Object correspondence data

_____

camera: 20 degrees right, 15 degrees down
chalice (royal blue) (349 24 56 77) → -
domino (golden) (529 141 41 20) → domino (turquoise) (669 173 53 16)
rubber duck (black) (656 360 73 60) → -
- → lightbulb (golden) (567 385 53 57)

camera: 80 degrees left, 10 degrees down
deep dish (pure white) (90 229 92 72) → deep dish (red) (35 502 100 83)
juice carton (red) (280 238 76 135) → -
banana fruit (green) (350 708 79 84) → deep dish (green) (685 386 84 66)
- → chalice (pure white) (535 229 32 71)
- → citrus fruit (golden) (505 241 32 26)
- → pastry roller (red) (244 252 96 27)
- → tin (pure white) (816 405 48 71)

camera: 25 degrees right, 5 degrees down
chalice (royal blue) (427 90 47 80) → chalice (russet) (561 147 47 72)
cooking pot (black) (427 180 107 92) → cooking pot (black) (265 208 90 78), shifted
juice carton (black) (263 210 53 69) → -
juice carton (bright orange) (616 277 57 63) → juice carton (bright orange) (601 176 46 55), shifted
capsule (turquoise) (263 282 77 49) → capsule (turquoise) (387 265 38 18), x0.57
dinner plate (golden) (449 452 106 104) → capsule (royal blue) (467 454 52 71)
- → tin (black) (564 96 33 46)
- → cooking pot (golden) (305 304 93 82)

_____

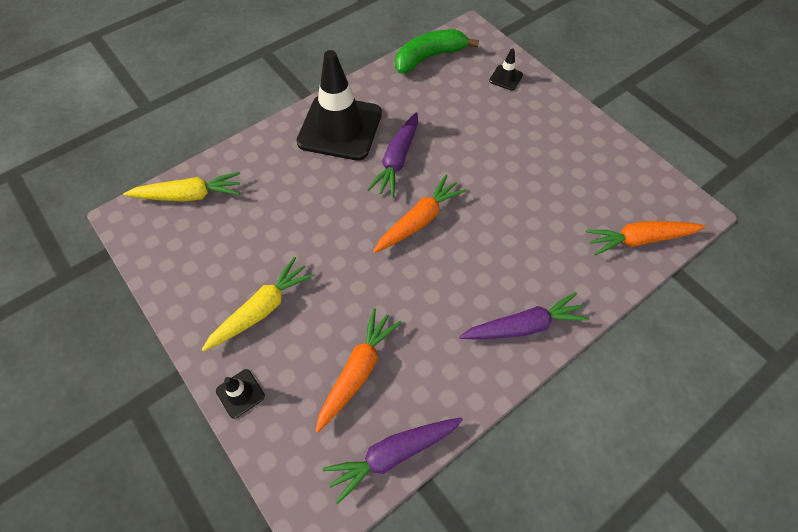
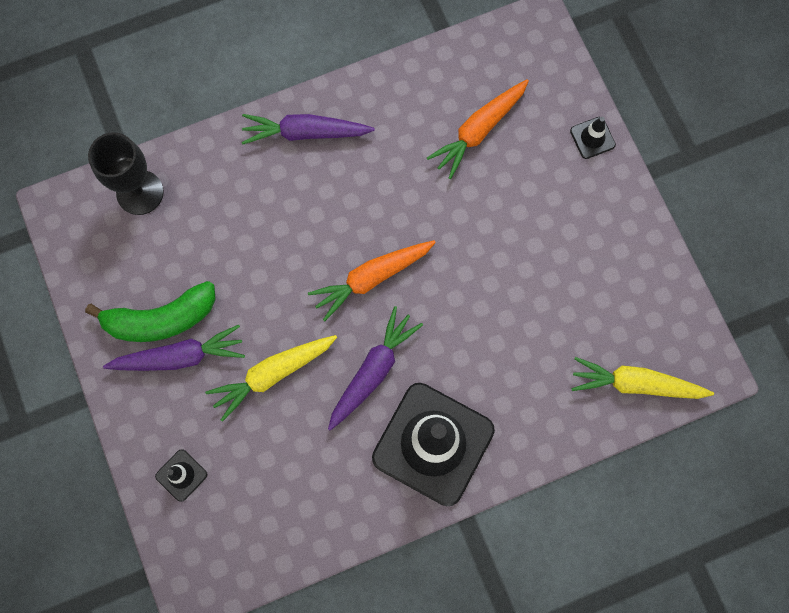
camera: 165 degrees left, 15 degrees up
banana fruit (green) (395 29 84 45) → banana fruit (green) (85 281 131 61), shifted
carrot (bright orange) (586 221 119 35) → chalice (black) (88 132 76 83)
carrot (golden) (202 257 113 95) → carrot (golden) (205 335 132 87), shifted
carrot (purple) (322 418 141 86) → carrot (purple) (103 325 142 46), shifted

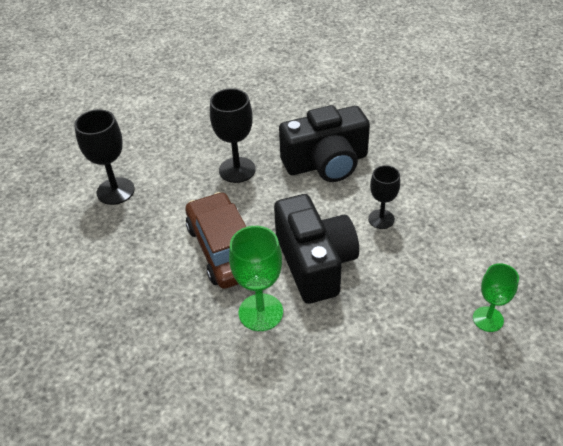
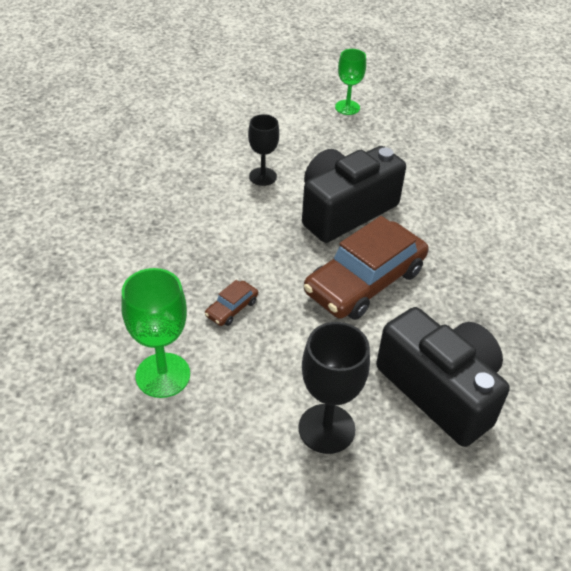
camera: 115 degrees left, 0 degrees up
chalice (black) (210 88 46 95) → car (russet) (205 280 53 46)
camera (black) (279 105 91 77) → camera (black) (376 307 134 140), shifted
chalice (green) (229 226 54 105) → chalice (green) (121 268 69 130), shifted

_____

• [TASK DIRECTIONS]:
From the records above, extract exactly and only the lines that begin at the line with "camera: 20 degrees right, 15 degrees down" and stop after the line with "rubber duck (black)".

• [TASK ANSWER]:
camera: 20 degrees right, 15 degrees down
chalice (royal blue) (349 24 56 77) → -
domino (golden) (529 141 41 20) → domino (turquoise) (669 173 53 16)
rubber duck (black) (656 360 73 60) → -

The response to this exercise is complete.